> [DIRECTIONS]: Only the pictures are dropped. Restate each line below word for word.

> [EXTRACTED INFORMATION]:
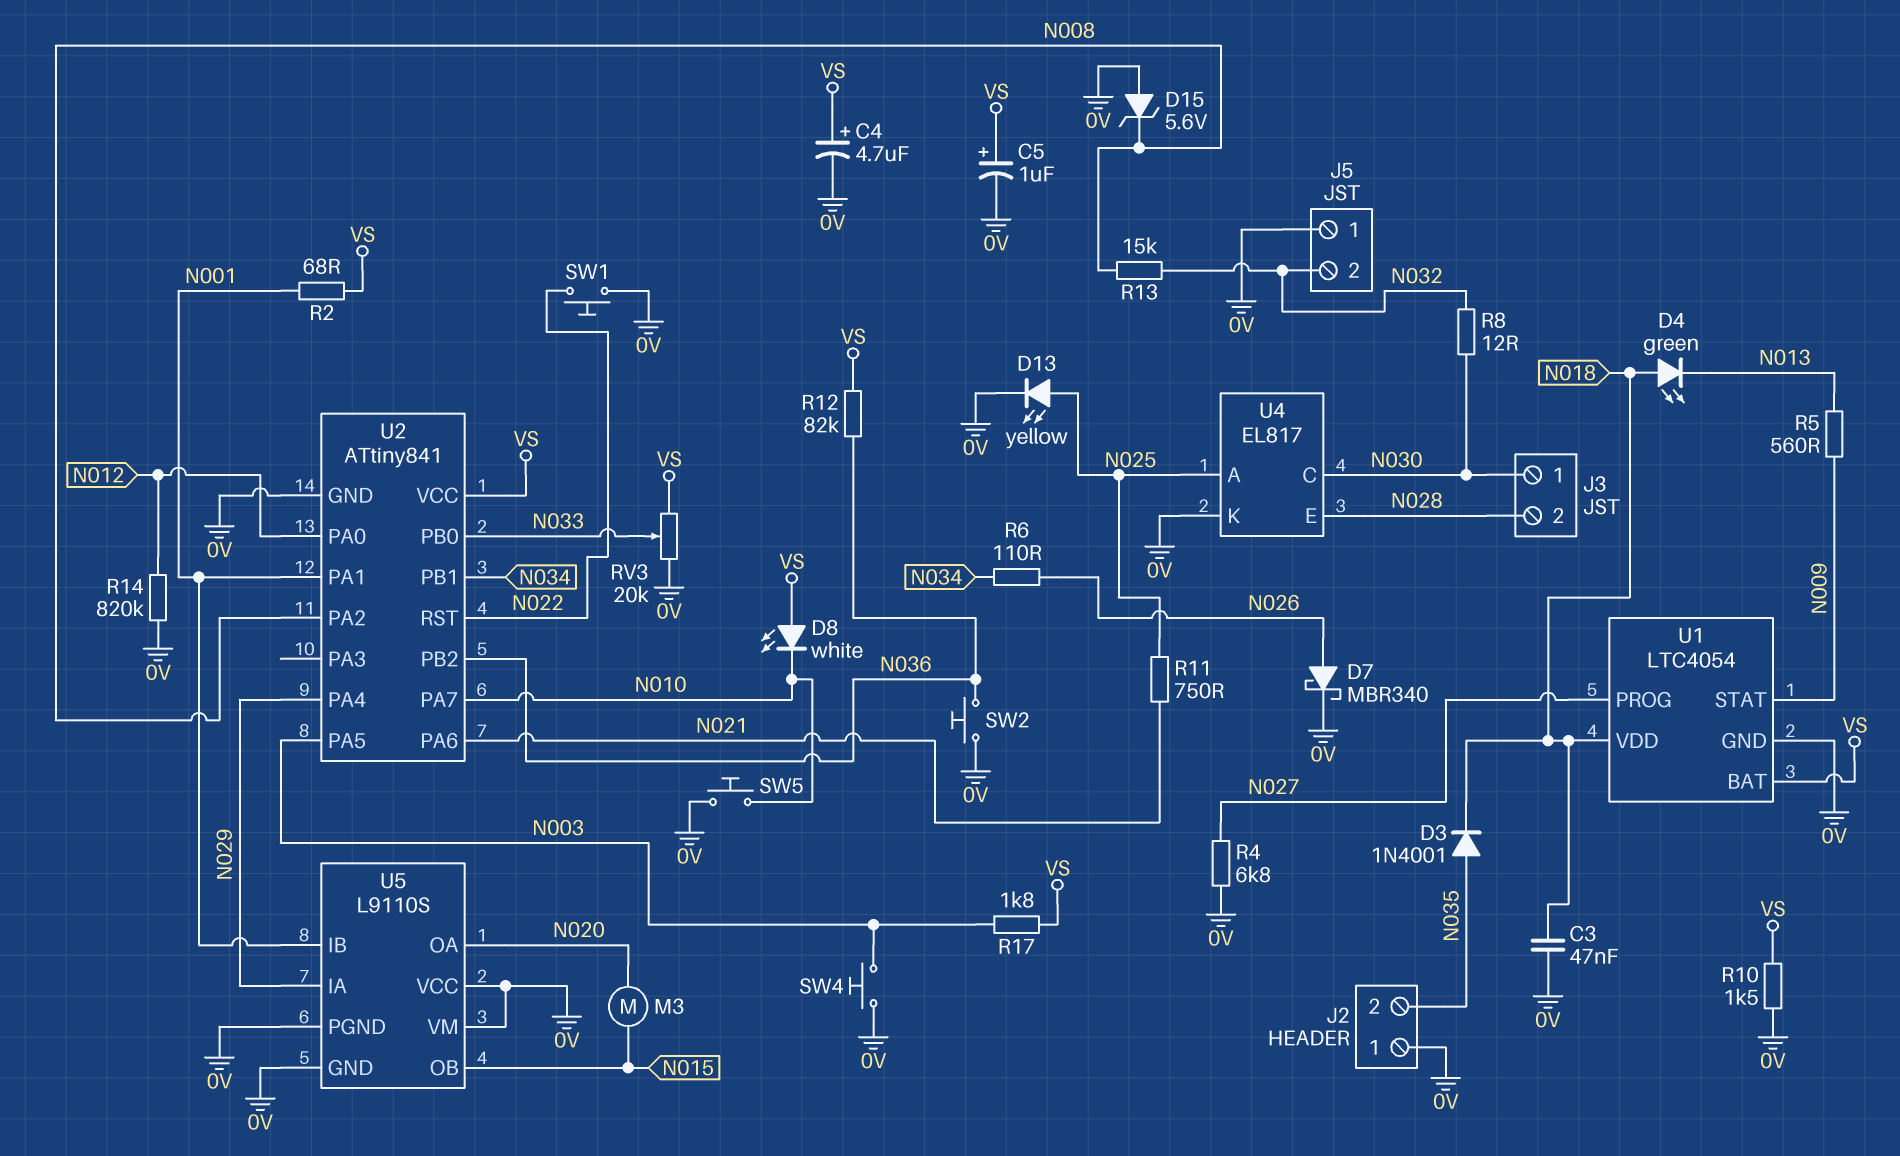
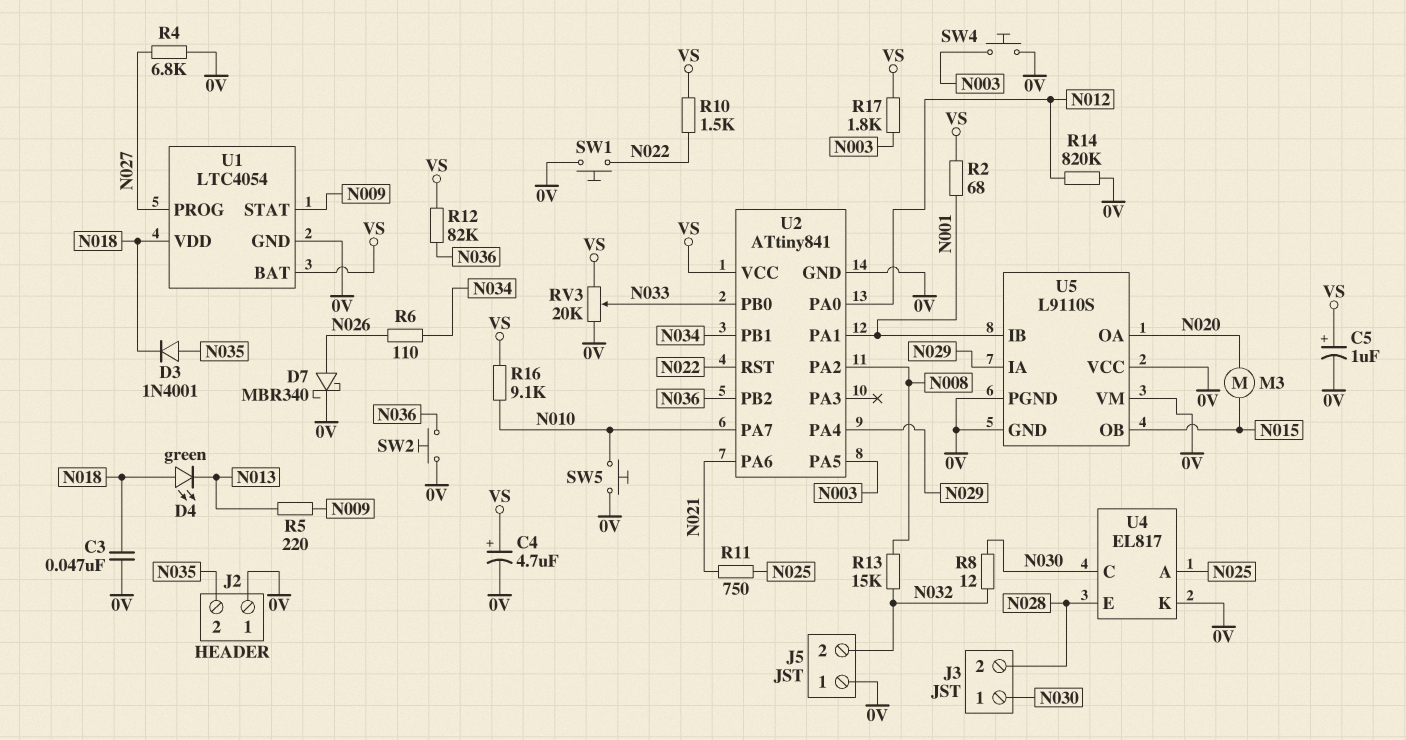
D8: LED white (A VS, K N010) -> none
D13: LED yellow (A N025, K 0V) -> none
D15: zener 5.6V (A 0V, K N008) -> none
R5: 560 (N009, N013) -> 220 (N009, N013)
R10: 1.5k (0V, VS) -> 1.5k (N022, VS)
R16: none -> 9.1k (N010, VS)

> [WRITTEN REPLY]:
D8: LED white (A VS, K N010) -> none
D13: LED yellow (A N025, K 0V) -> none
D15: zener 5.6V (A 0V, K N008) -> none
R5: 560 (N009, N013) -> 220 (N009, N013)
R10: 1.5k (0V, VS) -> 1.5k (N022, VS)
R16: none -> 9.1k (N010, VS)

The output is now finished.